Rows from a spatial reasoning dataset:

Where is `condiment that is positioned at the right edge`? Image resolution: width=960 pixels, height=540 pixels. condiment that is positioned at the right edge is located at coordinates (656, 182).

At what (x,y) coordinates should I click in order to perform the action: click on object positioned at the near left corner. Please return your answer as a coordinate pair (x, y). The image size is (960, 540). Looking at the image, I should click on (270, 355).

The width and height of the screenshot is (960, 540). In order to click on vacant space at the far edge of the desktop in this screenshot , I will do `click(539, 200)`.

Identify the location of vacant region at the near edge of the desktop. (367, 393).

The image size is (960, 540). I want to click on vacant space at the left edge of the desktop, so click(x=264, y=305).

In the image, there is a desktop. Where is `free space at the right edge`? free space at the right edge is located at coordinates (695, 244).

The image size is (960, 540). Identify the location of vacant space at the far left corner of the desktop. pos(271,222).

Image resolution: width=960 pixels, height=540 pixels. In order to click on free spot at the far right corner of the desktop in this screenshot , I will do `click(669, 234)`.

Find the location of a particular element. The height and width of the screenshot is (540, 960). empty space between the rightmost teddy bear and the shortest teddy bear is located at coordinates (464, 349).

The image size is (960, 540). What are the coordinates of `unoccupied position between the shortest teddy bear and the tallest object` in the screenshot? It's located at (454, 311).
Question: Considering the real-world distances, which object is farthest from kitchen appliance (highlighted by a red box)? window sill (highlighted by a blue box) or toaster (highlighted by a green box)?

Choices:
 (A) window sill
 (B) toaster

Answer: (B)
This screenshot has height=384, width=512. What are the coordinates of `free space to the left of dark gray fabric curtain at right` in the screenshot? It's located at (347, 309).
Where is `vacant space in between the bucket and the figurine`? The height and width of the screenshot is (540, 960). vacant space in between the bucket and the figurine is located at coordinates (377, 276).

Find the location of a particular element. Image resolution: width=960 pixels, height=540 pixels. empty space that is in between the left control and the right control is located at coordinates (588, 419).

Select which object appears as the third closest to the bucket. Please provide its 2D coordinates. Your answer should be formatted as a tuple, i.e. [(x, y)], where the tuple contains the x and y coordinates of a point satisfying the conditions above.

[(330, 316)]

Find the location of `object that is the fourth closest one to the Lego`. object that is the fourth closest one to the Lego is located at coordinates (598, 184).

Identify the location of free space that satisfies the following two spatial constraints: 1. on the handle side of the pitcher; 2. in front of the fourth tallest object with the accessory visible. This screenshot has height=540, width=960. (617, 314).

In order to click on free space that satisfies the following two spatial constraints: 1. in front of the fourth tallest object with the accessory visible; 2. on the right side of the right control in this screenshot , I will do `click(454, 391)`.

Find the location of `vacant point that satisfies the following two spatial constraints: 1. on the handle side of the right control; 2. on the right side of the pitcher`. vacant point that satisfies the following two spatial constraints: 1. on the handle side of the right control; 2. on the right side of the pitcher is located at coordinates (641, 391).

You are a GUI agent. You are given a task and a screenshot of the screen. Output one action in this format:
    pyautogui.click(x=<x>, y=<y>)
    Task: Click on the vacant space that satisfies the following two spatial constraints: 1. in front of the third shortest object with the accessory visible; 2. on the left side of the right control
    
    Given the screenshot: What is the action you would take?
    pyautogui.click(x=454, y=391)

TO BE DONE:
List every line in the rows above that contains the string "Identify", matching its capitalization exactly.

CORRECT RESPONSE:
Identify the location of vacant region at the near edge of the desktop. (367, 393).
The image size is (960, 540). Identify the location of vacant space at the far left corner of the desktop. pos(271,222).
Identify the location of free space that satisfies the following two spatial constraints: 1. on the handle side of the pitcher; 2. in front of the fourth tallest object with the accessory visible. This screenshot has height=540, width=960. (617, 314).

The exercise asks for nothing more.